▶ What to do
Could you reproduce the following records exactly as they appear, every line included?

[Items from a data source]
/---
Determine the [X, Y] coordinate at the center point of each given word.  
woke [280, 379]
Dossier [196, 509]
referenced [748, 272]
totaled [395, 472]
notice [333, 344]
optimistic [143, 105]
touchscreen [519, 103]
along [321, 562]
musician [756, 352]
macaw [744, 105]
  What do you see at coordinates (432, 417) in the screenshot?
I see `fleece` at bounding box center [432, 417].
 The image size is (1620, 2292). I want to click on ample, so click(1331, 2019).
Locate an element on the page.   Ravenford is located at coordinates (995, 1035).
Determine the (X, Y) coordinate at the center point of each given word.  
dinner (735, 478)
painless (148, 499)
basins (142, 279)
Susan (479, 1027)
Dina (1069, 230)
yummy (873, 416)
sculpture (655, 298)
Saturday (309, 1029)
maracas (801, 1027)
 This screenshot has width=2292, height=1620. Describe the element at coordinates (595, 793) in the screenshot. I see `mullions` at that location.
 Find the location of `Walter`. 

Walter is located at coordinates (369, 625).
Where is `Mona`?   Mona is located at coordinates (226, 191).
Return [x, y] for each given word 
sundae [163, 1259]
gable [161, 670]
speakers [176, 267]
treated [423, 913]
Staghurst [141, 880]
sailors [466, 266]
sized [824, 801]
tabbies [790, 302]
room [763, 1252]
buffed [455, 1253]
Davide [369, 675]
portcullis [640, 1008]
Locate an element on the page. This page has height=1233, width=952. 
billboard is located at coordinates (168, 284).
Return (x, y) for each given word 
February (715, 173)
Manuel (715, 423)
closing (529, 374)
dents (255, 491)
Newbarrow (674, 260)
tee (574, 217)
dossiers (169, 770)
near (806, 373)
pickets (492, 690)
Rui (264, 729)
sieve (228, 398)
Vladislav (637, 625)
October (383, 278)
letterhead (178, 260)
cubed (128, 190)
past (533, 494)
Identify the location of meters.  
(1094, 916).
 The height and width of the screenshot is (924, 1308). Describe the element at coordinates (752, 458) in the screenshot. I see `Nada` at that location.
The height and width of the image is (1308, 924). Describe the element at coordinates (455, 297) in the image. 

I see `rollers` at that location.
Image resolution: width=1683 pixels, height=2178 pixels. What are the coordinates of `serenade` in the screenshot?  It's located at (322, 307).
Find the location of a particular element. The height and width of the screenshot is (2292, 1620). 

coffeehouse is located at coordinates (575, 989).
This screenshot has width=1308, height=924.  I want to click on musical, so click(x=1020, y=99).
\---
▶ Exercise output
Determine the [X, Y] coordinate at the center point of each given word.  
woke [280, 379]
Dossier [196, 509]
referenced [748, 272]
totaled [395, 472]
notice [333, 344]
optimistic [143, 105]
touchscreen [519, 103]
along [321, 562]
musician [756, 352]
macaw [744, 105]
  What do you see at coordinates (432, 417) in the screenshot?
I see `fleece` at bounding box center [432, 417].
 The image size is (1620, 2292). I want to click on ample, so click(1331, 2019).
Locate an element on the page.   Ravenford is located at coordinates (995, 1035).
Determine the (X, Y) coordinate at the center point of each given word.  
dinner (735, 478)
painless (148, 499)
basins (142, 279)
Susan (479, 1027)
Dina (1069, 230)
yummy (873, 416)
sculpture (655, 298)
Saturday (309, 1029)
maracas (801, 1027)
 This screenshot has width=2292, height=1620. Describe the element at coordinates (595, 793) in the screenshot. I see `mullions` at that location.
 Find the location of `Walter`. 

Walter is located at coordinates (369, 625).
Where is `Mona`?   Mona is located at coordinates (226, 191).
Return [x, y] for each given word 
sundae [163, 1259]
gable [161, 670]
speakers [176, 267]
treated [423, 913]
Staghurst [141, 880]
sailors [466, 266]
sized [824, 801]
tabbies [790, 302]
room [763, 1252]
buffed [455, 1253]
Davide [369, 675]
portcullis [640, 1008]
Locate an element on the page. This page has height=1233, width=952. 
billboard is located at coordinates (168, 284).
Return (x, y) for each given word 
February (715, 173)
Manuel (715, 423)
closing (529, 374)
dents (255, 491)
Newbarrow (674, 260)
tee (574, 217)
dossiers (169, 770)
near (806, 373)
pickets (492, 690)
Rui (264, 729)
sieve (228, 398)
Vladislav (637, 625)
October (383, 278)
letterhead (178, 260)
cubed (128, 190)
past (533, 494)
Identify the location of meters.  
(1094, 916).
 The height and width of the screenshot is (924, 1308). Describe the element at coordinates (752, 458) in the screenshot. I see `Nada` at that location.
The height and width of the image is (1308, 924). Describe the element at coordinates (455, 297) in the image. 

I see `rollers` at that location.
Image resolution: width=1683 pixels, height=2178 pixels. What are the coordinates of `serenade` in the screenshot?  It's located at (322, 307).
Find the location of a particular element. The height and width of the screenshot is (2292, 1620). 

coffeehouse is located at coordinates (575, 989).
This screenshot has width=1308, height=924.  I want to click on musical, so click(x=1020, y=99).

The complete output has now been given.